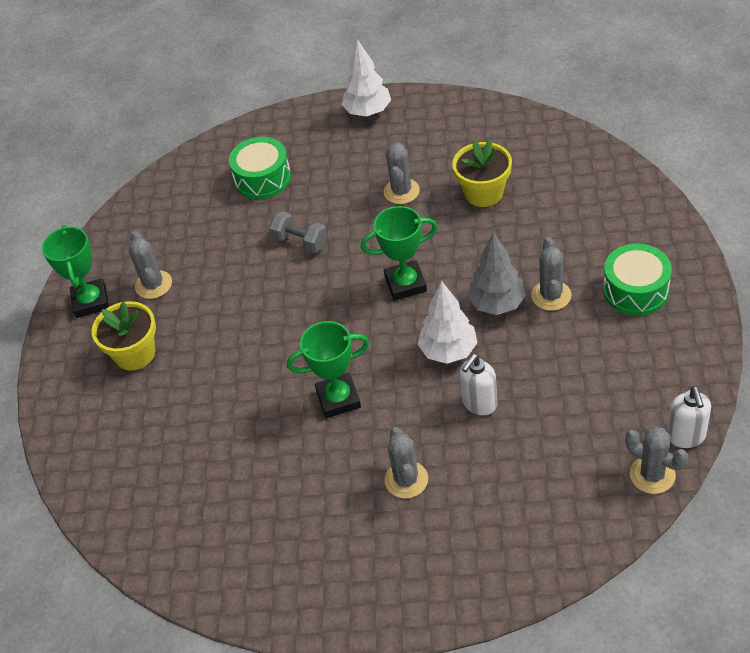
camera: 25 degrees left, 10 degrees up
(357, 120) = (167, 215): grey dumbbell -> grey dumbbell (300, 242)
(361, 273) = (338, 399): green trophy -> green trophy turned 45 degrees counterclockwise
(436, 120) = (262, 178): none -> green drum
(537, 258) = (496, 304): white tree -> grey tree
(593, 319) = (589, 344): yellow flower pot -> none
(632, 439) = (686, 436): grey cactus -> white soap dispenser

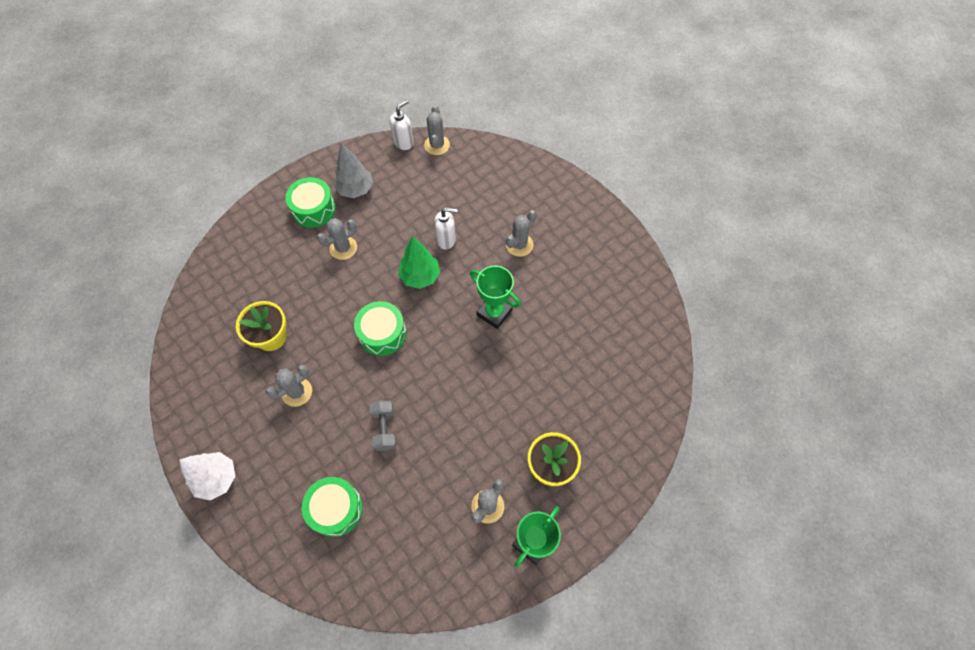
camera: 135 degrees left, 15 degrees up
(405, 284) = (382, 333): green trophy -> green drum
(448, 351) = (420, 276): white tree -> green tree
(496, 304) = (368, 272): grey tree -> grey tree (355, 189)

------------------------------------

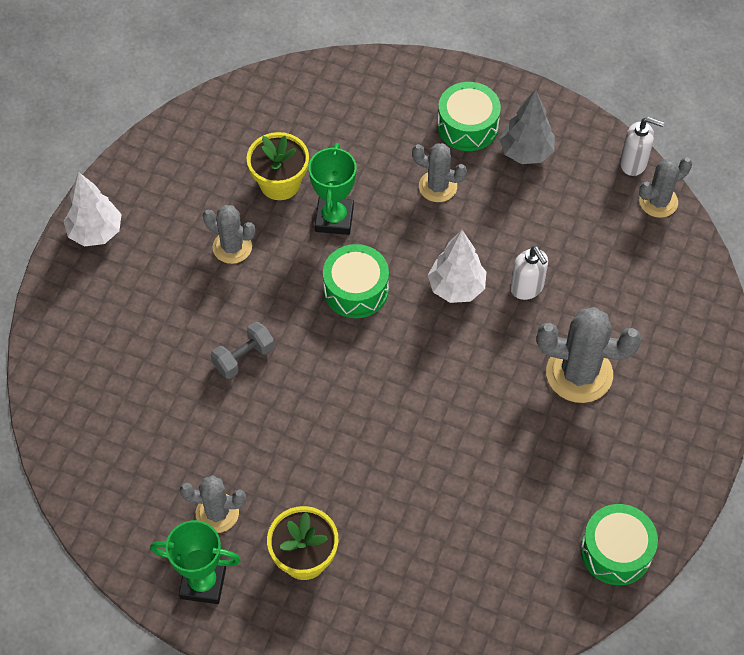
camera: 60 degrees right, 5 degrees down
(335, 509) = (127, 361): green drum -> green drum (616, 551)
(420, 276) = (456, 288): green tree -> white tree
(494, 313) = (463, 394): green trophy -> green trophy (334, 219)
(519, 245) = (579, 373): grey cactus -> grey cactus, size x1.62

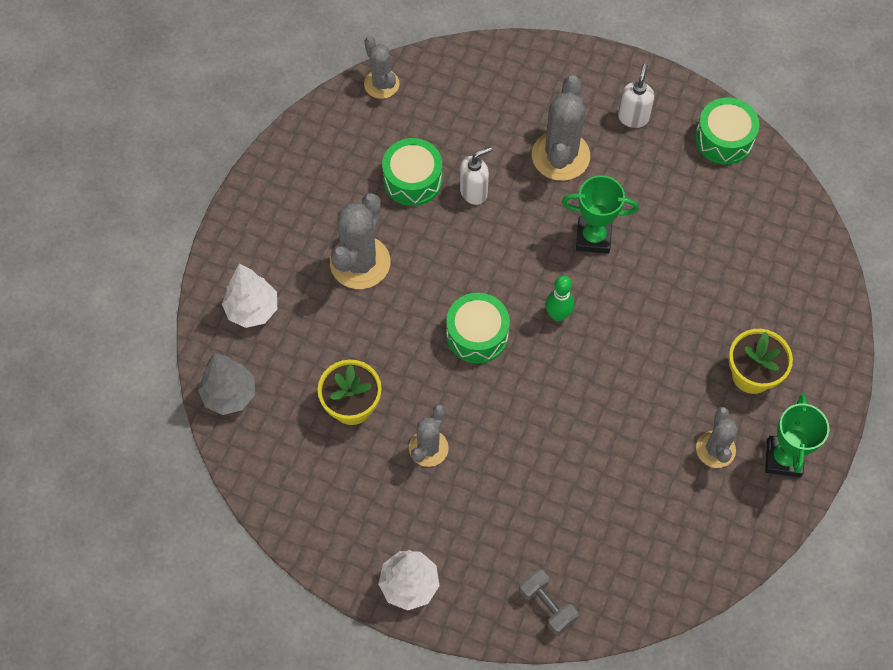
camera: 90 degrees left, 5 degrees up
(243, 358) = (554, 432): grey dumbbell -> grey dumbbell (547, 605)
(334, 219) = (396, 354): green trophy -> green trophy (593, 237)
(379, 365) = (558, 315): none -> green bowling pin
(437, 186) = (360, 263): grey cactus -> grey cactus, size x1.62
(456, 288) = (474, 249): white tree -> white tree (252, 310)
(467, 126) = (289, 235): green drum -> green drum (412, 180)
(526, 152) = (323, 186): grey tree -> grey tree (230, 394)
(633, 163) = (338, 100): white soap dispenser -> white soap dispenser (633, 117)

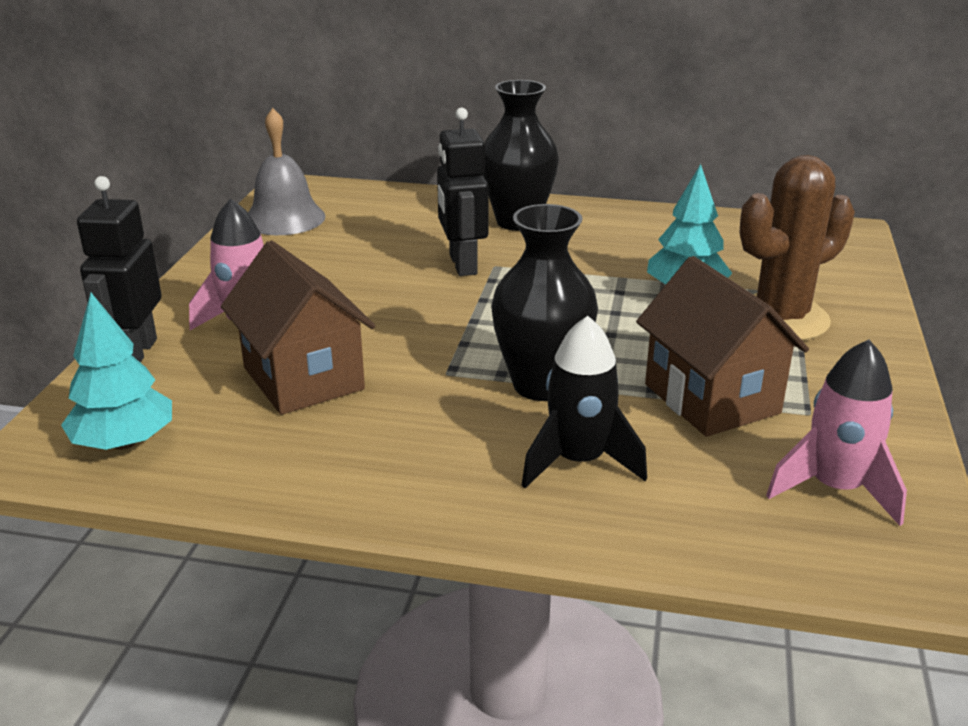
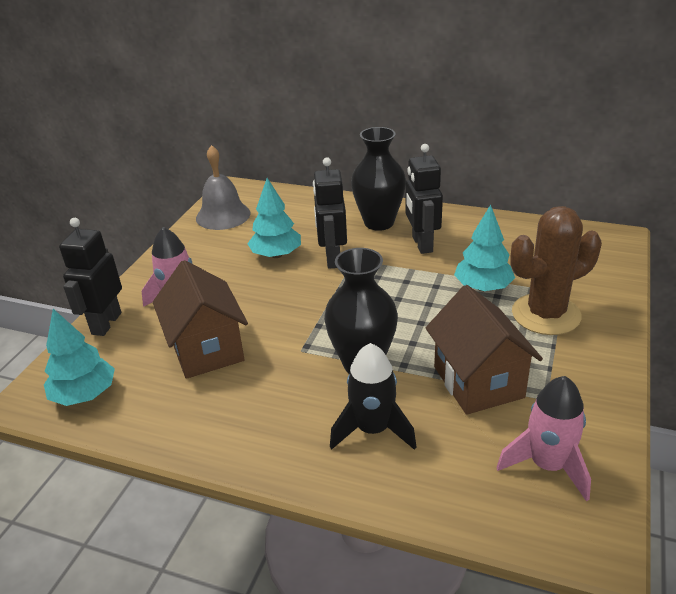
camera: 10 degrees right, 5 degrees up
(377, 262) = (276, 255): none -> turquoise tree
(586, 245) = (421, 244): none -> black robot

------------------------------------

* _What the task requires_
Reproducing the whole listing above is not the task. Copy exactly only the lines from the one with "(448, 351) = (420, 276): white" to the one with "(496, 304) = (368, 272): grey", both kept.

* _Solution to this problem_
(448, 351) = (420, 276): white tree -> green tree
(496, 304) = (368, 272): grey tree -> grey tree (355, 189)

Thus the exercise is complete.